_WHAT TO DO_: Please pull out every line of the data that contains the string "bass". Letter case must match.

----

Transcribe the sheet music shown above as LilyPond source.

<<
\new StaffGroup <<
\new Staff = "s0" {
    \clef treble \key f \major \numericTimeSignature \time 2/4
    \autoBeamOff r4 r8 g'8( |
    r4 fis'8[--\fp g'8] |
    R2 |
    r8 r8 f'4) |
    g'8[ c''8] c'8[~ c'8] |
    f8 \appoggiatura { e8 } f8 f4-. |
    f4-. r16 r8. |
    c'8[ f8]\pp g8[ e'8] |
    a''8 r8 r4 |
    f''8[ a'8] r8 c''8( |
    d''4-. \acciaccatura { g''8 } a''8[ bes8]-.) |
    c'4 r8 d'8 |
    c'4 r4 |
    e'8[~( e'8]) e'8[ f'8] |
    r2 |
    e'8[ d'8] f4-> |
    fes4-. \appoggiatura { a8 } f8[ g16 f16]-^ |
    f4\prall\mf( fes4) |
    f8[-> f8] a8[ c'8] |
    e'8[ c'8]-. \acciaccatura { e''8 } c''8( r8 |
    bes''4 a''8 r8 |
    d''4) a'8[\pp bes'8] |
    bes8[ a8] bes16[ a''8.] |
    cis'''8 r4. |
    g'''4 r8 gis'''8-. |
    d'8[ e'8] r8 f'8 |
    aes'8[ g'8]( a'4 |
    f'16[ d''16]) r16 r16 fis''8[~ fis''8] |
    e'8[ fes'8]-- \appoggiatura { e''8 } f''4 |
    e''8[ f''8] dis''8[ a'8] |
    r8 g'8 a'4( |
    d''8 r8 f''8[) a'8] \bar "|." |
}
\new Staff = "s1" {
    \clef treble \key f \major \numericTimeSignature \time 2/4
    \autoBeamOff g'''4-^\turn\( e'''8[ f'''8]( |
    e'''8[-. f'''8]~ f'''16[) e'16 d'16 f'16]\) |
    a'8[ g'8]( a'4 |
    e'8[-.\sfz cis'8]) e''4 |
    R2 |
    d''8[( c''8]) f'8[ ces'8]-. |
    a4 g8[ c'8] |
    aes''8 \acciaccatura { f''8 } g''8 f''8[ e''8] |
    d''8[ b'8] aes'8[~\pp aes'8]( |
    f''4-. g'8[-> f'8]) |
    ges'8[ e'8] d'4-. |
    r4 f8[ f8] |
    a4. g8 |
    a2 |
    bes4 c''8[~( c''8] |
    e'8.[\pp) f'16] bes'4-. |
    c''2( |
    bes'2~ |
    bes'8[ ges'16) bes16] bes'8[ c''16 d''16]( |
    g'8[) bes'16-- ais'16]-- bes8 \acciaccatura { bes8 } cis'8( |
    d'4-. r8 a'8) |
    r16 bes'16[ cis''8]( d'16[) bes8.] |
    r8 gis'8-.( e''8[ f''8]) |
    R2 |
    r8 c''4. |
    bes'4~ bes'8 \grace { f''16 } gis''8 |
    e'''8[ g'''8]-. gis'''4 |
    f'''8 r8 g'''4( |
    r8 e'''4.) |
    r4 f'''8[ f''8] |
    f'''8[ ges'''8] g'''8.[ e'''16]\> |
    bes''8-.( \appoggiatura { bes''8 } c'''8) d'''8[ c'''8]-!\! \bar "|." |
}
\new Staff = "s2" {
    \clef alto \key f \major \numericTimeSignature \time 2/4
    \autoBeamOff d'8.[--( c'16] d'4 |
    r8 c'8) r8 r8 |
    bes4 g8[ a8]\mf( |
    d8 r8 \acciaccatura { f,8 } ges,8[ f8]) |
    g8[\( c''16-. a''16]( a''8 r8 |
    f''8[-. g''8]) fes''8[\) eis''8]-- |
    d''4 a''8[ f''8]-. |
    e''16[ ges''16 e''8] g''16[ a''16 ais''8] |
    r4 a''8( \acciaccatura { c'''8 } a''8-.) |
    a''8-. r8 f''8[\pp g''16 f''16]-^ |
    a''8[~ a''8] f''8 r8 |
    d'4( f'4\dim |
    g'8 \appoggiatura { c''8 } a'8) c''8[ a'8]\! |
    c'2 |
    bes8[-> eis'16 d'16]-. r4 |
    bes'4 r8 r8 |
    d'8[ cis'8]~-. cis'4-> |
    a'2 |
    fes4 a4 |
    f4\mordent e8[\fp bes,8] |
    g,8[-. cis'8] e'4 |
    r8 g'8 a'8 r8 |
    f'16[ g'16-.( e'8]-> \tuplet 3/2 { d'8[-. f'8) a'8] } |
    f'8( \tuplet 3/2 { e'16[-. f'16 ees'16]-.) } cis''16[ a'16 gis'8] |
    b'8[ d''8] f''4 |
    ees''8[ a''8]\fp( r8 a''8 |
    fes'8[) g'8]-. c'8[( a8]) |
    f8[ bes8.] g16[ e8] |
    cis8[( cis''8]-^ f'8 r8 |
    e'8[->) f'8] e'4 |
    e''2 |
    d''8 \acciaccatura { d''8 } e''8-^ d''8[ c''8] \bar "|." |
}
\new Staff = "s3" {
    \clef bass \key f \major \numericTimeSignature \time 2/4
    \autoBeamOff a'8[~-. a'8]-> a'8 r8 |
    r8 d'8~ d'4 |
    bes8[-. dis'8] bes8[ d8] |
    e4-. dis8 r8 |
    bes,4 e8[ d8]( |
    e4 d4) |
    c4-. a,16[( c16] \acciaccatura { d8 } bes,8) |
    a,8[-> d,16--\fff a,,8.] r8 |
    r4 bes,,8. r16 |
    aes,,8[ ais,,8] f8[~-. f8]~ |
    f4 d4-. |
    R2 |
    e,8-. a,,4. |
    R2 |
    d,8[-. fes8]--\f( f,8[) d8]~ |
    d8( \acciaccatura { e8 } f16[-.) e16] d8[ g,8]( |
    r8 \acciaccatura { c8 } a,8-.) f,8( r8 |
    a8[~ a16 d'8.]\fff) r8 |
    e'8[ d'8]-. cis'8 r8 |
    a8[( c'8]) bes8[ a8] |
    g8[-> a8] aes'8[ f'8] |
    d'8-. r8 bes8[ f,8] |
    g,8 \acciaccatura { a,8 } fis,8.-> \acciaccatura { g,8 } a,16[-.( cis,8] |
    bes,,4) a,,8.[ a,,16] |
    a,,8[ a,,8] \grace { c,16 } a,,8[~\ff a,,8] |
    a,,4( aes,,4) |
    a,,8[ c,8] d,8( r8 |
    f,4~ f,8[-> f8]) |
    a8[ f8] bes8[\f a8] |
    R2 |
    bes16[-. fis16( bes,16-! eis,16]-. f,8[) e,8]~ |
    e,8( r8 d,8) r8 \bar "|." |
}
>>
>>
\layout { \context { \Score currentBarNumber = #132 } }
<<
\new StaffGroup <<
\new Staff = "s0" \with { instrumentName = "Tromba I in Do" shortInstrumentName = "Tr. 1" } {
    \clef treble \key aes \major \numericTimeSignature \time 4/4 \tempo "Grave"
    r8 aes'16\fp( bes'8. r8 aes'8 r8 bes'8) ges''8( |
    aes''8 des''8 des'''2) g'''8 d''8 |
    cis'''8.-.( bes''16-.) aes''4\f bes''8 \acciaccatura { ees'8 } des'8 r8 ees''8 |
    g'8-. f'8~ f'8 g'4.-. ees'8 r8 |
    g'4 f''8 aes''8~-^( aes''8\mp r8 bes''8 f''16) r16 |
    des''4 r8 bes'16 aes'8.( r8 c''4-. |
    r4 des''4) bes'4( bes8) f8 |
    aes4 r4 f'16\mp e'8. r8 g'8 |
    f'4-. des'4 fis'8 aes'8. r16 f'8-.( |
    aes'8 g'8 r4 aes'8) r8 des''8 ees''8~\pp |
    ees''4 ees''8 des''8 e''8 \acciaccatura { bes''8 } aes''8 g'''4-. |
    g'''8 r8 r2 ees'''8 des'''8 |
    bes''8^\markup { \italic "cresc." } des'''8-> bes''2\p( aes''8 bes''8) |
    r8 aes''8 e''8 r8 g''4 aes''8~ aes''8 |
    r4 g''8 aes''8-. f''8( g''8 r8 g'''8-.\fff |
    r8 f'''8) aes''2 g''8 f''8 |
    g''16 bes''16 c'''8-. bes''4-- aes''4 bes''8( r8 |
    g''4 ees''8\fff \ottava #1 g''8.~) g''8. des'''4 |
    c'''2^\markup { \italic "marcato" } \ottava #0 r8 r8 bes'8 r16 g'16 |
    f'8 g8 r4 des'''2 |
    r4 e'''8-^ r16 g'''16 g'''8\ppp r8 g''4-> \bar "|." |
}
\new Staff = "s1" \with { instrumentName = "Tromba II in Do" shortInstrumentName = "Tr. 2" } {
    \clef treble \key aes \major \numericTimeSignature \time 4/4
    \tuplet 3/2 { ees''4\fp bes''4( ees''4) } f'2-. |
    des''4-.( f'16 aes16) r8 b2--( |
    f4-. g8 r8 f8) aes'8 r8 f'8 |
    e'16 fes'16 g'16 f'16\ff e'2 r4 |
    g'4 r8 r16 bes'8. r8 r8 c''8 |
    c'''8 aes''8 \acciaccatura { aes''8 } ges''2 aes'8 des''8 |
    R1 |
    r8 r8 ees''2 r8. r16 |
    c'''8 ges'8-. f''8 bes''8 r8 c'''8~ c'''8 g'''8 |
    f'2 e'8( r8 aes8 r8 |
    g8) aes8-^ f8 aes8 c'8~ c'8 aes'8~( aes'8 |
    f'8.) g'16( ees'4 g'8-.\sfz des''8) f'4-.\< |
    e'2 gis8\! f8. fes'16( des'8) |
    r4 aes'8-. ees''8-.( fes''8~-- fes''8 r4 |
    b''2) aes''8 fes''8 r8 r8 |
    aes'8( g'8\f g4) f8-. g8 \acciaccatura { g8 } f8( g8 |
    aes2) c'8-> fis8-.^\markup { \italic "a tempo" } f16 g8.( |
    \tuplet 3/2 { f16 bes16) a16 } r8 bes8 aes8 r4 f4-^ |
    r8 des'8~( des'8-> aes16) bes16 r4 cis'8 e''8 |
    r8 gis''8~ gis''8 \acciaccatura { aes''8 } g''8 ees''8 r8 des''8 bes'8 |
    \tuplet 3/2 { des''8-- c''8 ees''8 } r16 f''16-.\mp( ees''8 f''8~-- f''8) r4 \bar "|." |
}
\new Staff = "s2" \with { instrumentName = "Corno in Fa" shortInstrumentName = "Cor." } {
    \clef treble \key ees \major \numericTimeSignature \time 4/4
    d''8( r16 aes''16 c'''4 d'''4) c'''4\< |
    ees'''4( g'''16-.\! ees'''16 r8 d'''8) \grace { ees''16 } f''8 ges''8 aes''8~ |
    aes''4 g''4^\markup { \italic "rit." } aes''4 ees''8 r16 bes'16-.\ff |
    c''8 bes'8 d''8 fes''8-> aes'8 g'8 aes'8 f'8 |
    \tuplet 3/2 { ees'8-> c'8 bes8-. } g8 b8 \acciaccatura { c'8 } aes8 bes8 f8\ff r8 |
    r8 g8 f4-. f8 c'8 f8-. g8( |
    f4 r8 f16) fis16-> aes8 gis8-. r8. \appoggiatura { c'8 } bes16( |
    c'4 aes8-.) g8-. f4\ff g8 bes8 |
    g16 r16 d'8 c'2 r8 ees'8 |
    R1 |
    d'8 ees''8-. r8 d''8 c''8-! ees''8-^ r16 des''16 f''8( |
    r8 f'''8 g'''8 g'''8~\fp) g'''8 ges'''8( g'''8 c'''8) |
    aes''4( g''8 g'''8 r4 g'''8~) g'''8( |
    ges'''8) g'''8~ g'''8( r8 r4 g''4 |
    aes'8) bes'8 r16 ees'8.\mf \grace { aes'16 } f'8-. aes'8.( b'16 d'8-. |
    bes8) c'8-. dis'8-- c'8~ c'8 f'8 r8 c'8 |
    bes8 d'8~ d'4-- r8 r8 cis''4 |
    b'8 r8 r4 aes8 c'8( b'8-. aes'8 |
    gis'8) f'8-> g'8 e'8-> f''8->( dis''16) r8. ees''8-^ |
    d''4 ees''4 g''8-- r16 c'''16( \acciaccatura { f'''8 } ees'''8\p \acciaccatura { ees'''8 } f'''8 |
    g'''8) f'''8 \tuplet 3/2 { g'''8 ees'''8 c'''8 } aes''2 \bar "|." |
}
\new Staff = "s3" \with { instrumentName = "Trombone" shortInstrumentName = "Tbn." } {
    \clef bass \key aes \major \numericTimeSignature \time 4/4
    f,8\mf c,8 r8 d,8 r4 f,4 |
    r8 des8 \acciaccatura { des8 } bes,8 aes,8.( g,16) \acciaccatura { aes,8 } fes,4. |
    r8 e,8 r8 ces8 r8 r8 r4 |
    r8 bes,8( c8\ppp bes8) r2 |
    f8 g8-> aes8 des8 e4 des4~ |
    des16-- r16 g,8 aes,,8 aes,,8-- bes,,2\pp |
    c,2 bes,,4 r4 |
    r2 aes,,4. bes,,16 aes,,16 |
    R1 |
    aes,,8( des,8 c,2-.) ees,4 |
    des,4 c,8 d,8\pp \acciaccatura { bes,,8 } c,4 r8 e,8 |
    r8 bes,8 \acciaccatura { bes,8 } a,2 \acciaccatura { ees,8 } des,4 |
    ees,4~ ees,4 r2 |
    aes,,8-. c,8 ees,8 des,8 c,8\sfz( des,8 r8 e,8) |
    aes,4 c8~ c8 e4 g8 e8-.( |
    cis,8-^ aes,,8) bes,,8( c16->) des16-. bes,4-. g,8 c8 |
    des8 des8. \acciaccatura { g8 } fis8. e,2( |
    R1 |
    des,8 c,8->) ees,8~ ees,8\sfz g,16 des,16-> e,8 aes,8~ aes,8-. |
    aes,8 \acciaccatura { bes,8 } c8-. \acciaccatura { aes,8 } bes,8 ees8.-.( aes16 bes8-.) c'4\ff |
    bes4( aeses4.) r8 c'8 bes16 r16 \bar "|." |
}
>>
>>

----

_WORKED SOLUTION_:
    \clef bass \key f \major \numericTimeSignature \time 2/4
    \clef bass \key aes \major \numericTimeSignature \time 4/4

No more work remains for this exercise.